►

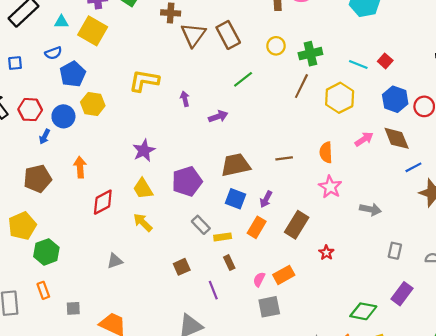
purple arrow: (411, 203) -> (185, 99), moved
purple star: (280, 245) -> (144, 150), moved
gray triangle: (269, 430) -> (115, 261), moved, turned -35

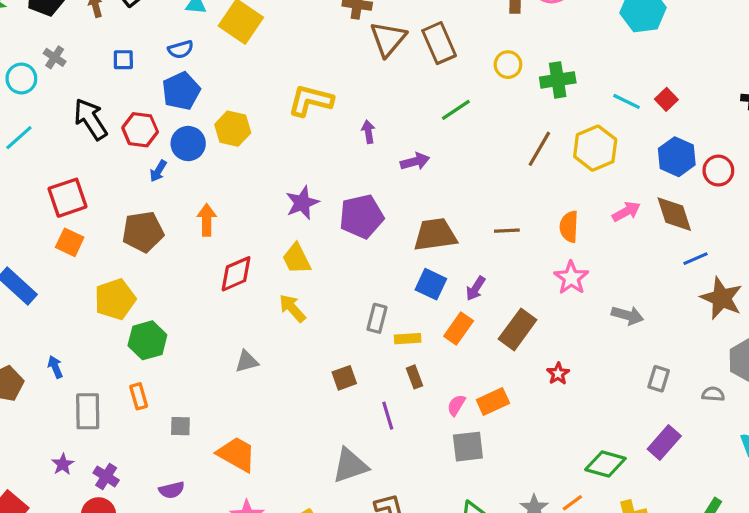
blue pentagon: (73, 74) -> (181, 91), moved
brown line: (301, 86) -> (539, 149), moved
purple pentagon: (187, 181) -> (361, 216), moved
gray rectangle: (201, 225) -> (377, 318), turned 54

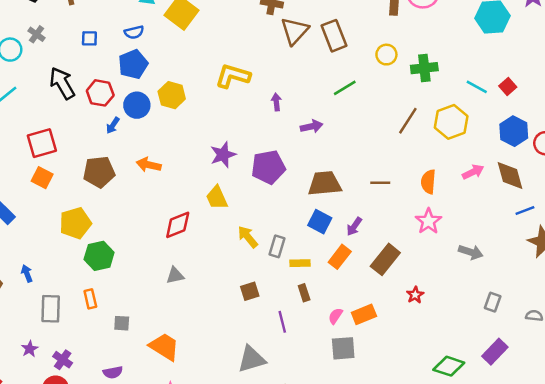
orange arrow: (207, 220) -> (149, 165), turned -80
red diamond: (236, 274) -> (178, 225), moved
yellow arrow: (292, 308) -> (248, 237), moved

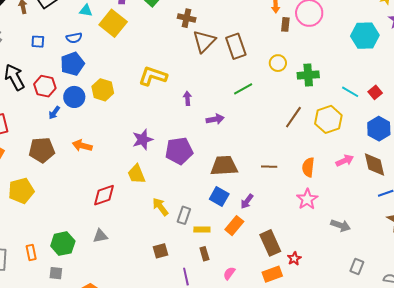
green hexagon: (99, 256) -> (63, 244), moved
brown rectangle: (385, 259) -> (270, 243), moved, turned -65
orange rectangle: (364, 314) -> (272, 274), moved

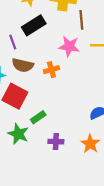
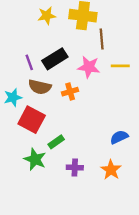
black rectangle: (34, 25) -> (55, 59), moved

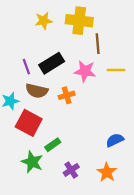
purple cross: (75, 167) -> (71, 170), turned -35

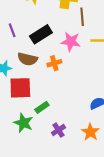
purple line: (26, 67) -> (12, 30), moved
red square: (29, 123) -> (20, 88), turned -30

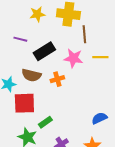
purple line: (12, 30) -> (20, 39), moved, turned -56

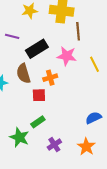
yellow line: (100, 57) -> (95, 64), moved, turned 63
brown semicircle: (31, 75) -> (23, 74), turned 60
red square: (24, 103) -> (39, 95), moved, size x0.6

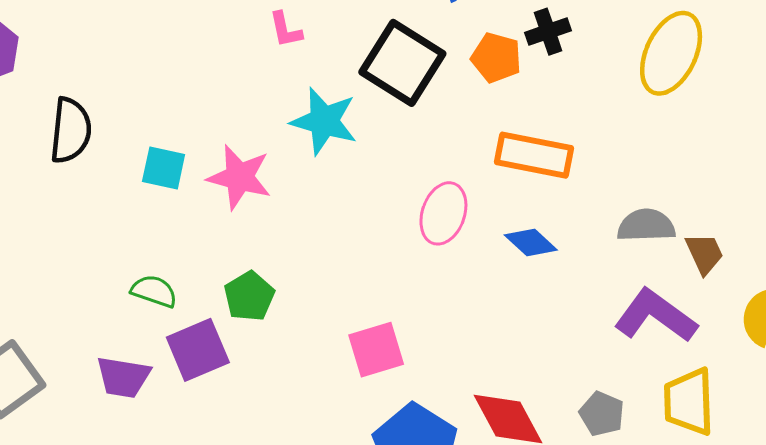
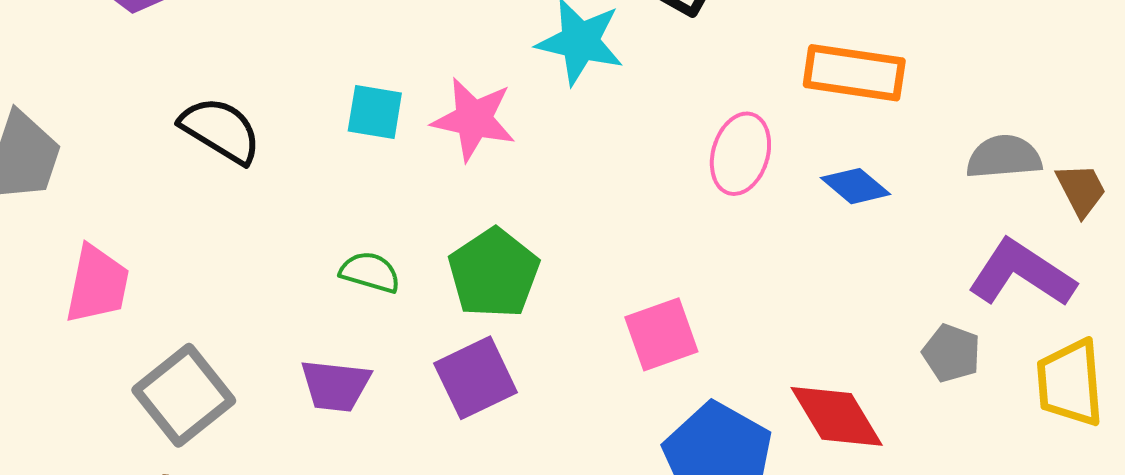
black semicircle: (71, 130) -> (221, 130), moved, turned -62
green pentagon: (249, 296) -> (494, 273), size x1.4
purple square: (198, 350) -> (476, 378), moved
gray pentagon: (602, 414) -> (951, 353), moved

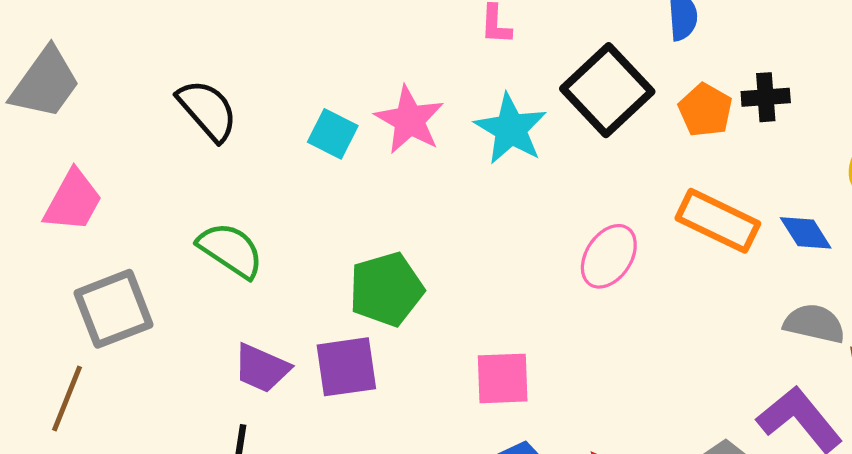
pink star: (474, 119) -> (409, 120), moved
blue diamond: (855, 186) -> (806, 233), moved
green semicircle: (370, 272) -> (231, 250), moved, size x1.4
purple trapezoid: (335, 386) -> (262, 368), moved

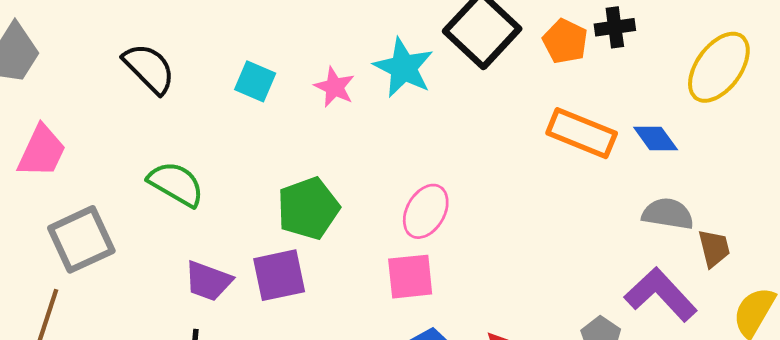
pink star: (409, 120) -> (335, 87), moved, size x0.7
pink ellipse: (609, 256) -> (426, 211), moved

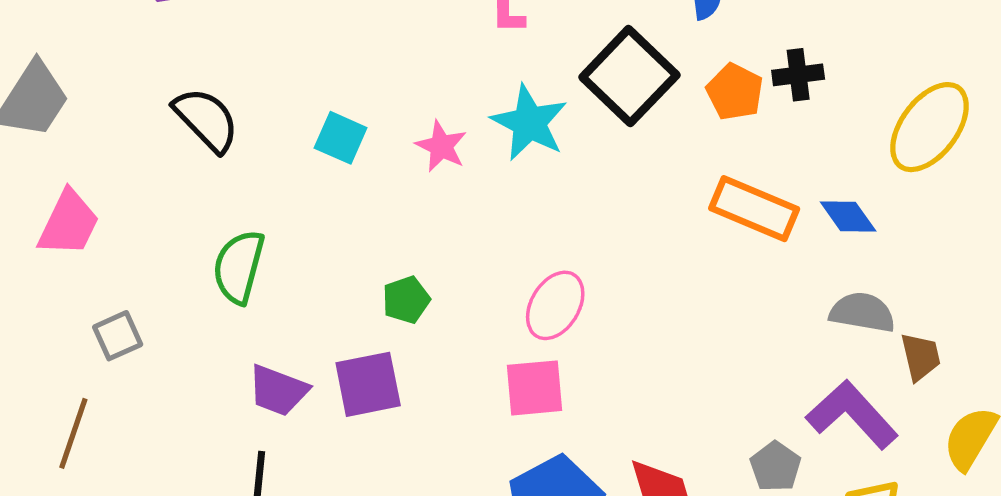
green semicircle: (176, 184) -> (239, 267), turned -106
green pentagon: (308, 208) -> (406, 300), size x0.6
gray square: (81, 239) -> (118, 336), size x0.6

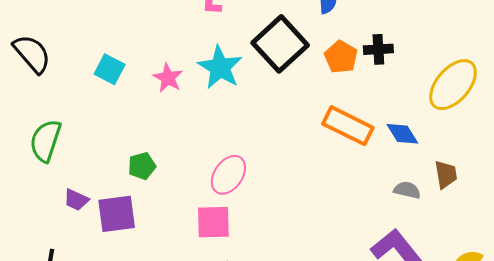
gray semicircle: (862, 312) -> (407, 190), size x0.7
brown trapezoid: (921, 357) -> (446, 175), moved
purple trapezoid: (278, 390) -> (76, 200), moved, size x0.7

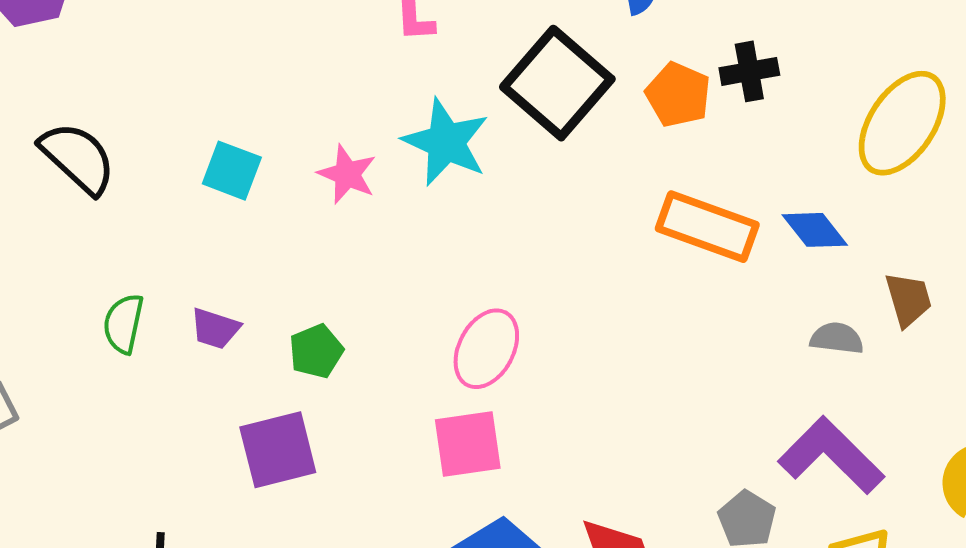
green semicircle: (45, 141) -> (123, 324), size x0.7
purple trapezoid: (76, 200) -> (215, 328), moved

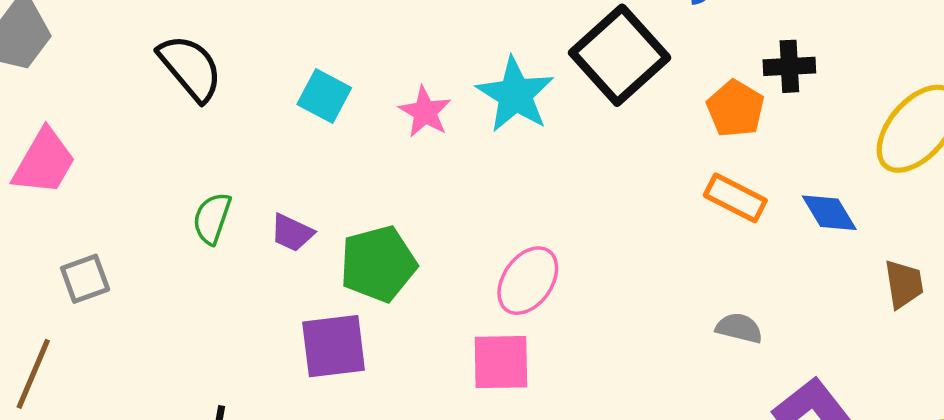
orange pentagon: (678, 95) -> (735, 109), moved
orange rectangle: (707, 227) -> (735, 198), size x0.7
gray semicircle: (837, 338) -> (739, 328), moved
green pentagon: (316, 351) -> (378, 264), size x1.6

◄

## WORK ORDER
Pick out each line in the material containing "pink".

## RESPONSE BOX
pink star: (474, 119) -> (409, 120), moved
pink star: (409, 120) -> (335, 87), moved, size x0.7
pink ellipse: (609, 256) -> (426, 211), moved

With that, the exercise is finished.